[Data for the task]:
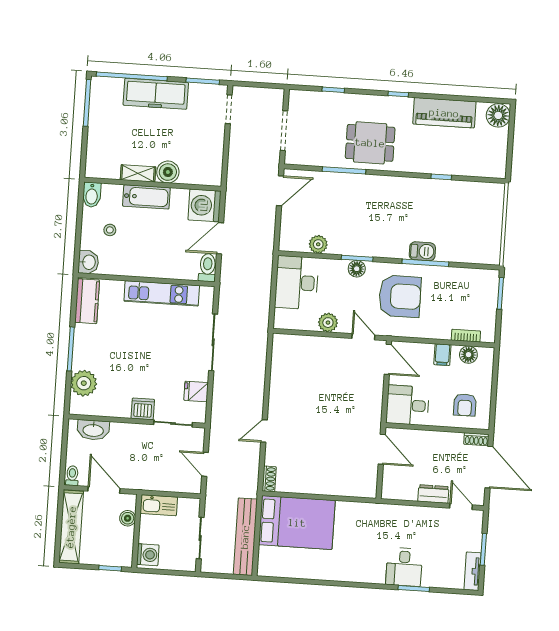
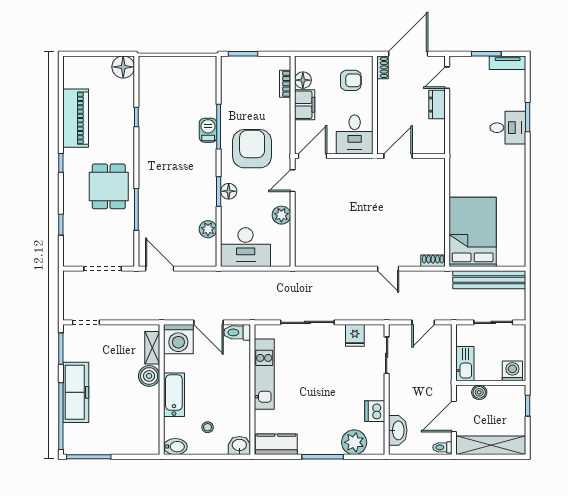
floor lamp: (498, 115) -> (123, 67), moved
shelving: (138, 173) -> (152, 348), moved
filing cabinet: (442, 355) -> (305, 105), width x2.00
dishwasher: (143, 409) -> (375, 411), moved

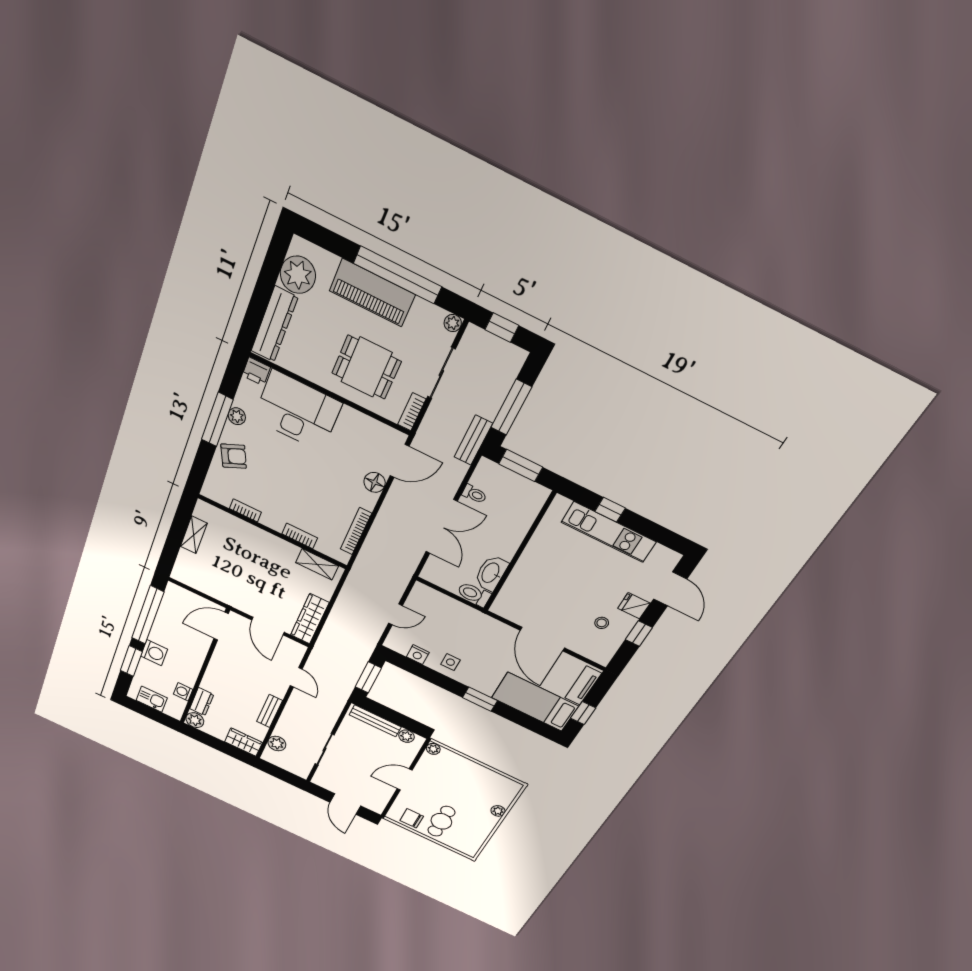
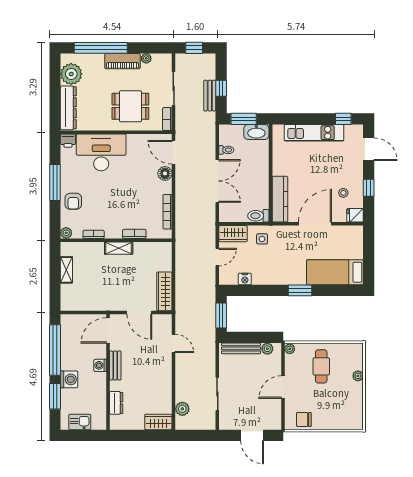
window: (398, 275) -> (101, 48), moved
piano: (372, 293) -> (122, 61), width x0.73, depth x0.75
plant: (453, 323) -> (146, 58), moved
window: (511, 407) -> (221, 88), width x0.46
plant: (237, 416) -> (66, 233), moved
bench: (473, 440) -> (210, 96), moved
armchair: (234, 456) -> (73, 201), turned 114
door: (399, 461) -> (174, 152), swing flipped
window: (610, 510) -> (343, 119), moved
shelving: (317, 564) -> (119, 248), moved
washbasin: (491, 573) -> (256, 132), moved, turned -90
kitchen counter: (513, 589) -> (280, 199), added
wardrobe: (430, 598) -> (233, 234), added
fridge: (634, 606) -> (355, 215), moved
door: (542, 639) -> (315, 224), swing flipped
side table: (450, 662) -> (262, 239), moved
tv unit: (583, 686) -> (357, 243), removed
washing machine: (183, 692) -> (100, 365), moved
bench: (269, 711) -> (115, 366), moved
window: (583, 713) -> (369, 263), removed
plant: (195, 720) -> (117, 423), removed
cafe table: (441, 821) -> (321, 366), moved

[Task details]: The response should be the listing above, limited to the lines between the one holding "armchair: (234, 456) -> (73, 201), turned 114" and the one holding "fridge: (634, 606) -> (355, 215), moved", inclusive, reproduced exactly.

[Result of this exercise]:
armchair: (234, 456) -> (73, 201), turned 114
door: (399, 461) -> (174, 152), swing flipped
window: (610, 510) -> (343, 119), moved
shelving: (317, 564) -> (119, 248), moved
washbasin: (491, 573) -> (256, 132), moved, turned -90
kitchen counter: (513, 589) -> (280, 199), added
wardrobe: (430, 598) -> (233, 234), added
fridge: (634, 606) -> (355, 215), moved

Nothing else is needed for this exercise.